The listing below holds a line with "camera: 30 degrees left, 0 degrees up" and a later line with "pink hammer [360,40,431,68]". Write out those two lines and every line between them, exactly, and nothing else.

(MATERIAL PROVIDED Opens)

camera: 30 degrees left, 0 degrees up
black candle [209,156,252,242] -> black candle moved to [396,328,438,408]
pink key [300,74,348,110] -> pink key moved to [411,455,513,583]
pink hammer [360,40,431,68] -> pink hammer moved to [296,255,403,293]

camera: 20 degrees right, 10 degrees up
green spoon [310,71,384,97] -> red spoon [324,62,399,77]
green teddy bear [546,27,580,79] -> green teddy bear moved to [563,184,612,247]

(MATERIAL PROVIDED Closes)
(MATERIAL PROVIDED Opens)

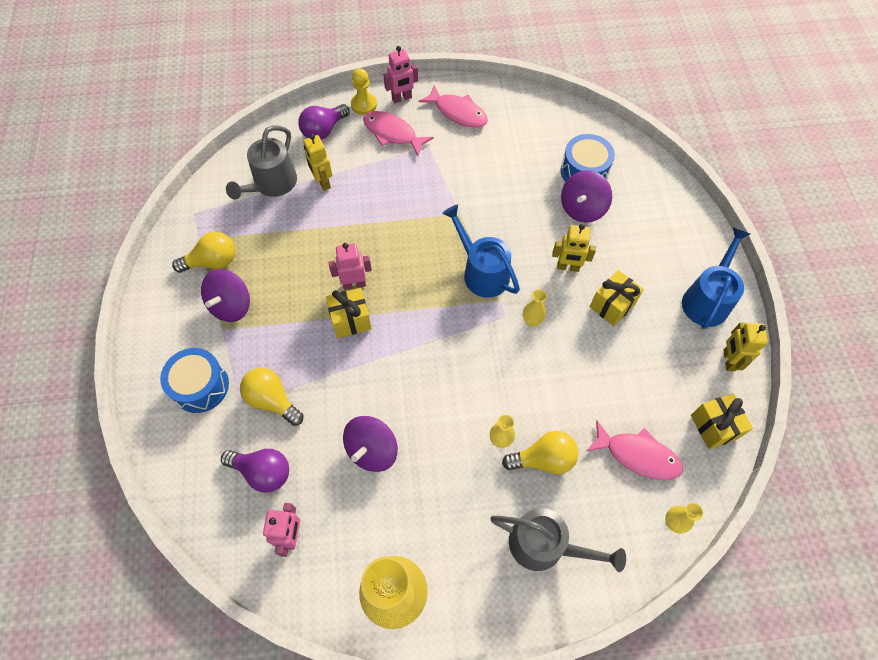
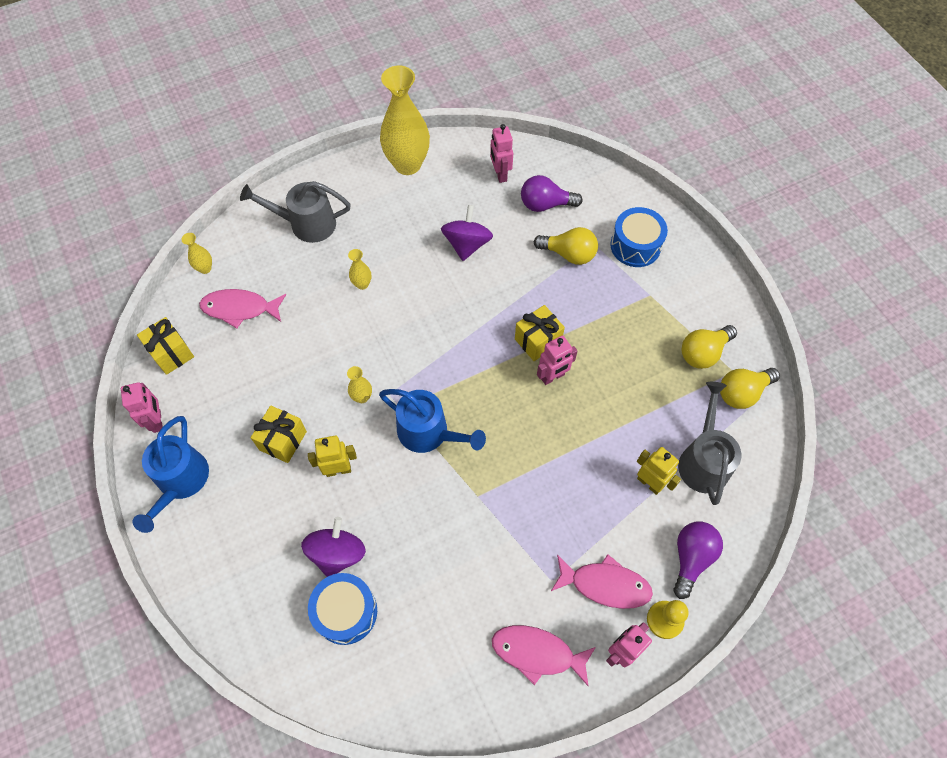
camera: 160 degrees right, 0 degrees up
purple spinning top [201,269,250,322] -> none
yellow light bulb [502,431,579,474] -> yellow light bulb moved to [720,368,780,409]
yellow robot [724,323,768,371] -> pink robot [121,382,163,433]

(MATERIAL PROVIDED Closes)
(MATERIAL PROVIDED Opens)

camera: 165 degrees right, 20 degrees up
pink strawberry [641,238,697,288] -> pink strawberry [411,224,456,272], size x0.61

(MATERIAL PROVIDED Closes)

• _ANSWER AREA_:
camera: 30 degrees left, 0 degrees up
black candle [209,156,252,242] -> black candle moved to [396,328,438,408]
pink key [300,74,348,110] -> pink key moved to [411,455,513,583]
pink hammer [360,40,431,68] -> pink hammer moved to [296,255,403,293]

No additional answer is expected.